Exercise description
Tally up the lines in the material where the word "blue" appears, then give the total and nothing else.

Material to process
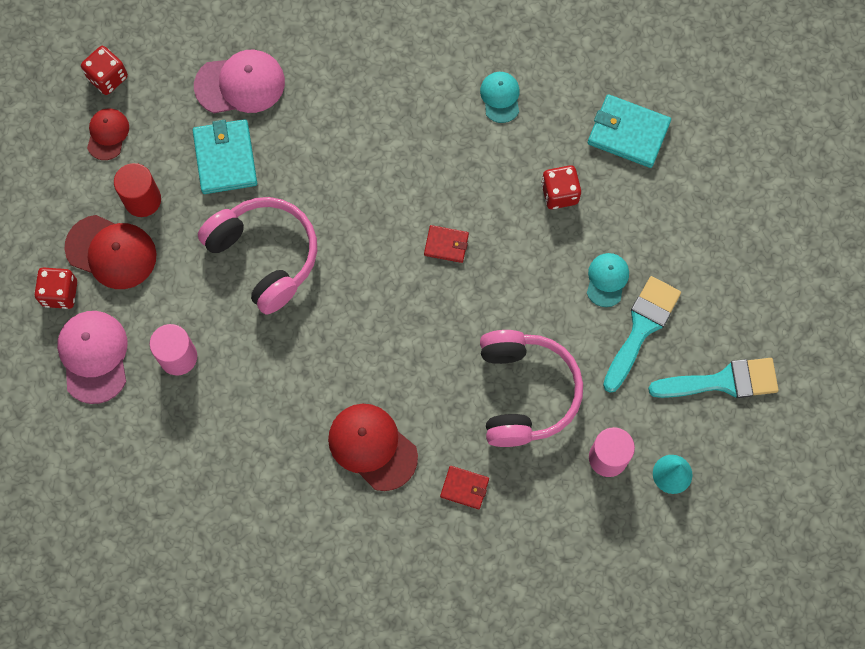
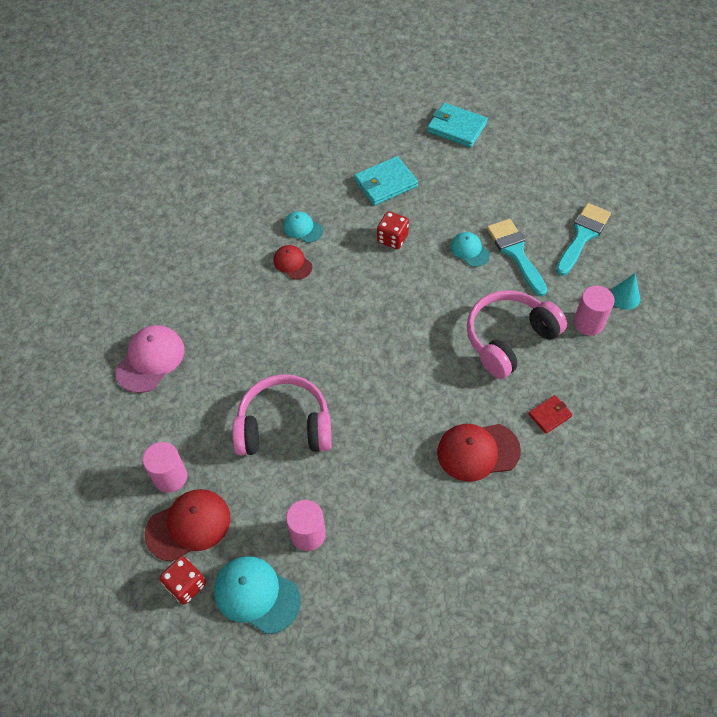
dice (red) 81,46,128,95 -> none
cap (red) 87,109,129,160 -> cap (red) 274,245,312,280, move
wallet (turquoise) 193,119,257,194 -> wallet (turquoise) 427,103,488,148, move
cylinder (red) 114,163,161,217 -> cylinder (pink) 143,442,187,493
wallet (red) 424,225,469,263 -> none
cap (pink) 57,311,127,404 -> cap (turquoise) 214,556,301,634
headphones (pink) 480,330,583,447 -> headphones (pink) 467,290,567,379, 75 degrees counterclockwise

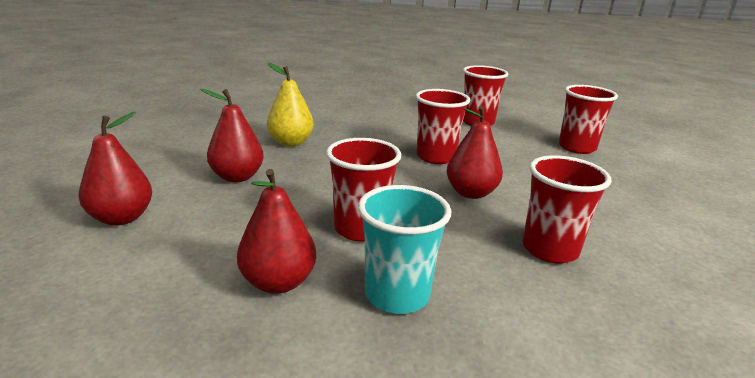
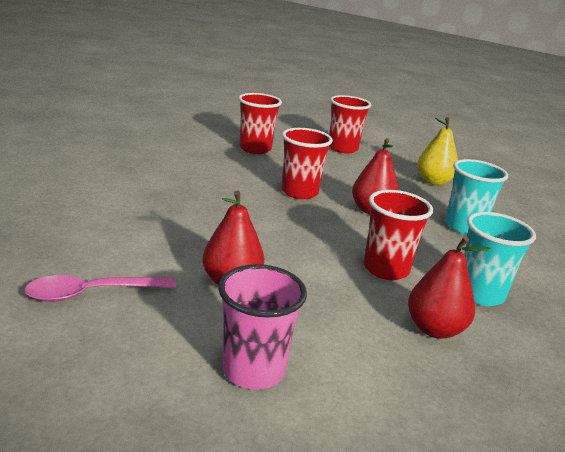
pear (yellow) 267,63,314,146 -> pear (yellow) 417,117,458,185, move
pear (red) 78,112,152,226 -> cup (pink) 218,264,307,389
cup (red) 523,155,612,263 -> cup (turquoise) 445,159,508,235
none -> spoon (pink) 24,275,176,302

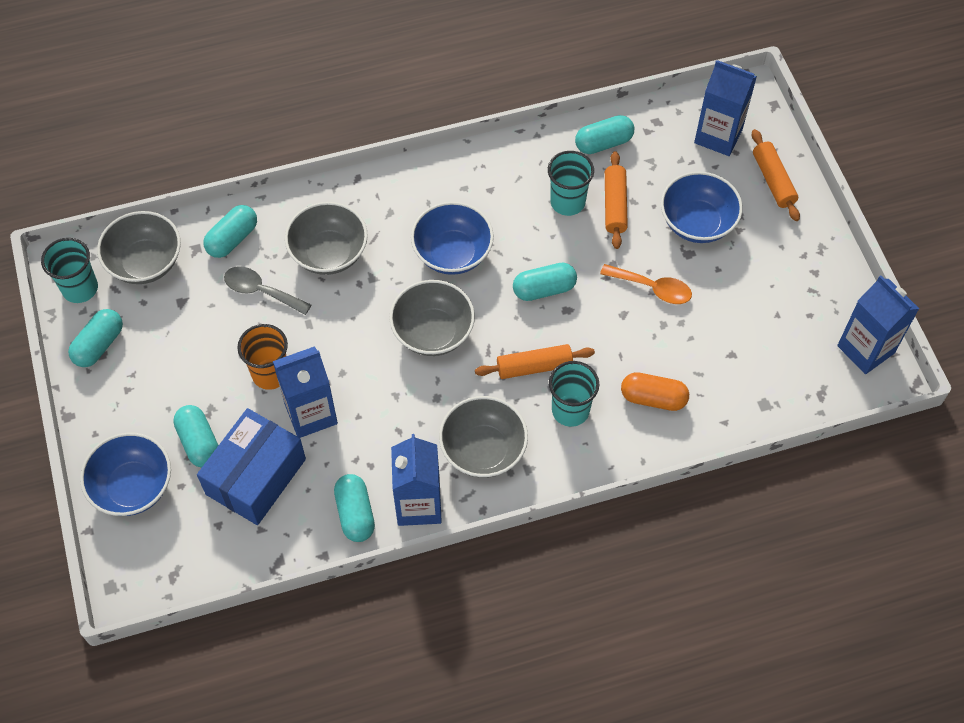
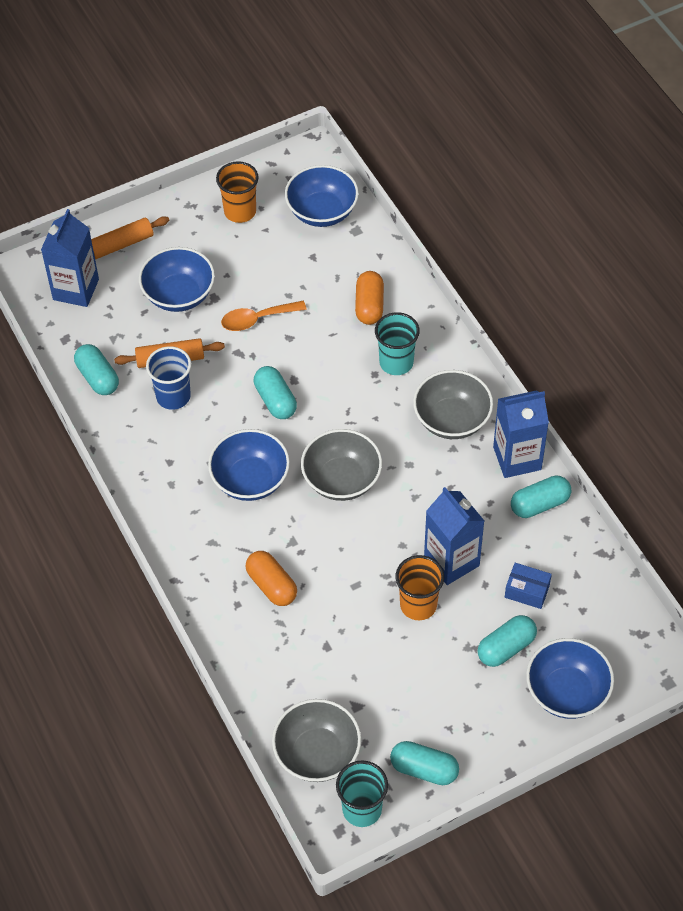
cup (turquoise) 548,151,594,216 -> cup (blue) 146,346,191,410
bowl (grey) 285,202,368,275 -> capsule (orange) 246,551,297,606
capsule (turquoise) 203,205,257,258 -> none
spoon (orange) 600,264,692,304 -> spoon (orange) 221,301,307,331, 120 degrees counterclockwise
spoon (grey) 224,266,311,315 -> none
carton (blue) 837,275,919,374 -> none
rolling pin (orange) 475,344,595,379 -> none
box (blue) 197,408,306,525 -> box (blue) 505,563,552,609, x0.48
none -> cup (orange) 216,161,258,223
none -> bowl (blue) 285,165,359,227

Response to the task
4